Records for this task Start Marker
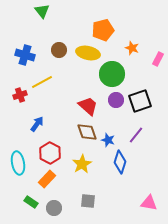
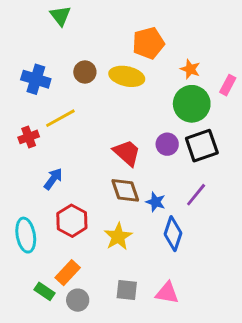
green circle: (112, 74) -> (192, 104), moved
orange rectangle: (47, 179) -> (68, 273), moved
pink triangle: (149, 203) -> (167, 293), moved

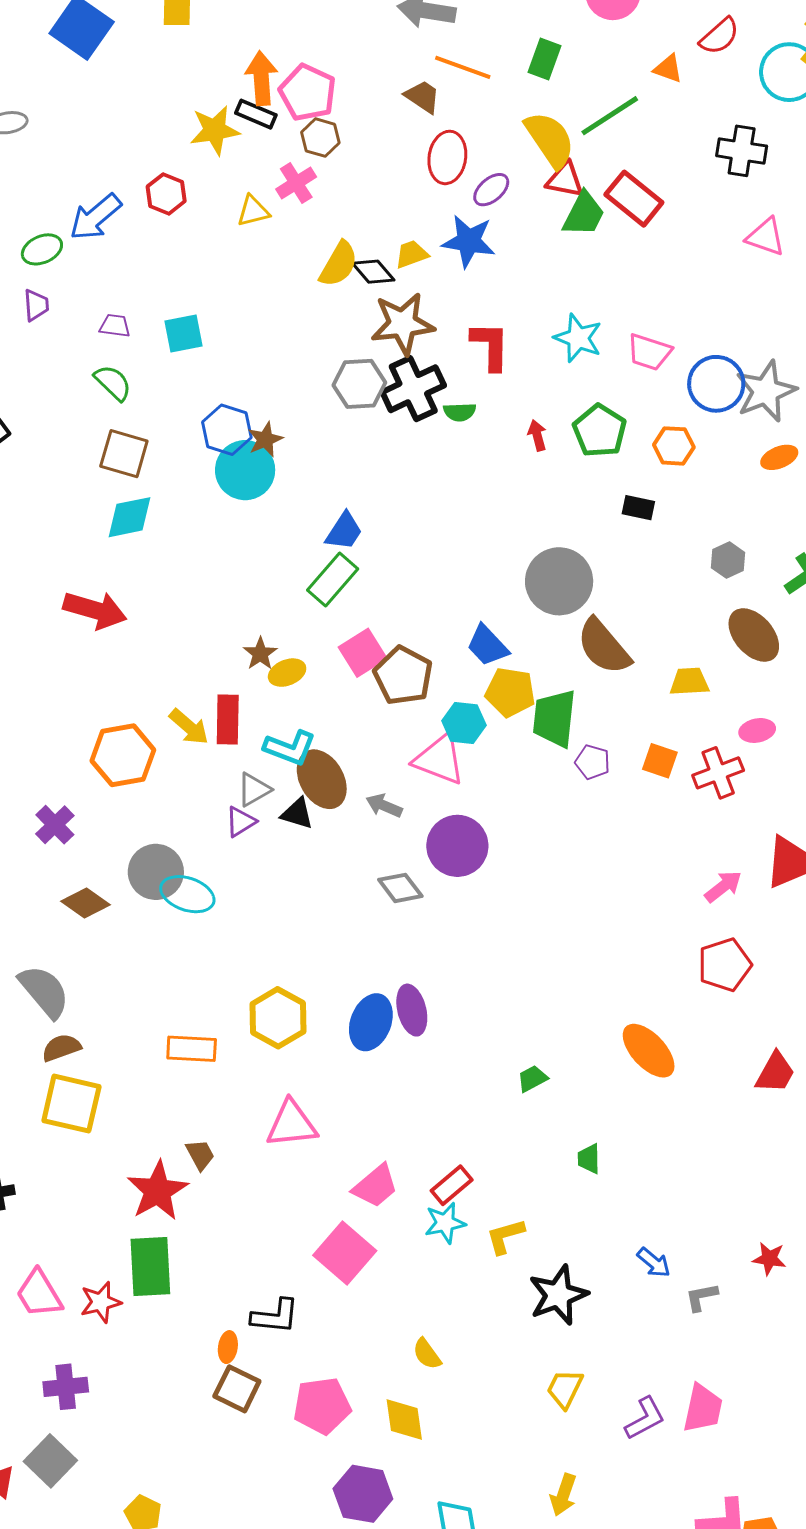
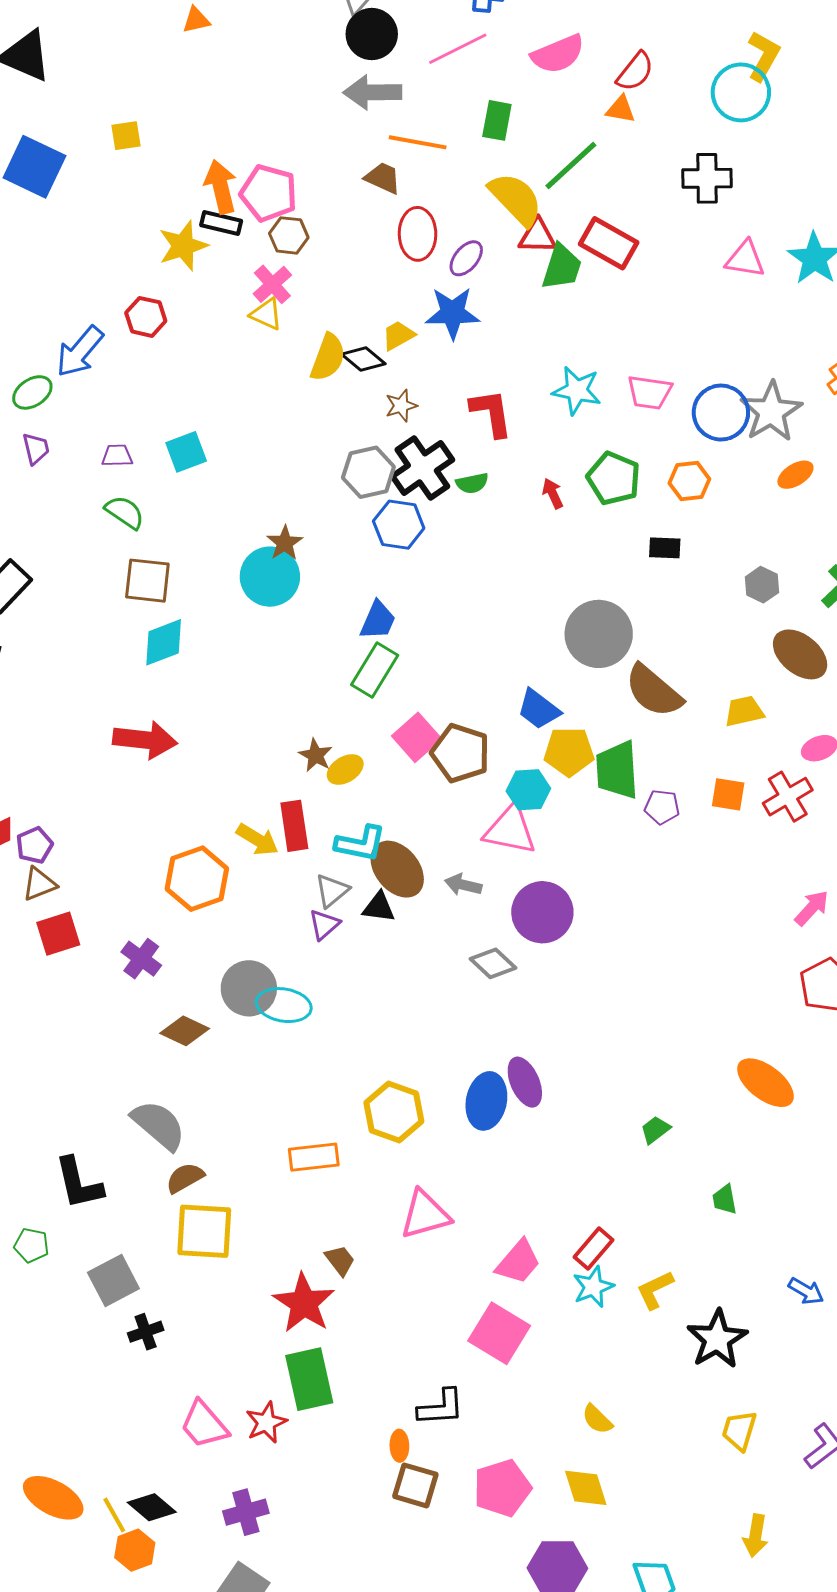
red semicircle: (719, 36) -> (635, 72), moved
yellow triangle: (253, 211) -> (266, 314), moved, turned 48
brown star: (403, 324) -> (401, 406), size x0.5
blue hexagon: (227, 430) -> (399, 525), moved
Records for this task End Marker
→ About this exercise: Give the entries back verbatim and omit the images.

→ Result of the exercise:
green circle: (112, 74) -> (192, 104), moved
orange rectangle: (47, 179) -> (68, 273), moved
pink triangle: (149, 203) -> (167, 293), moved

red semicircle: (719, 36) -> (635, 72), moved
yellow triangle: (253, 211) -> (266, 314), moved, turned 48
brown star: (403, 324) -> (401, 406), size x0.5
blue hexagon: (227, 430) -> (399, 525), moved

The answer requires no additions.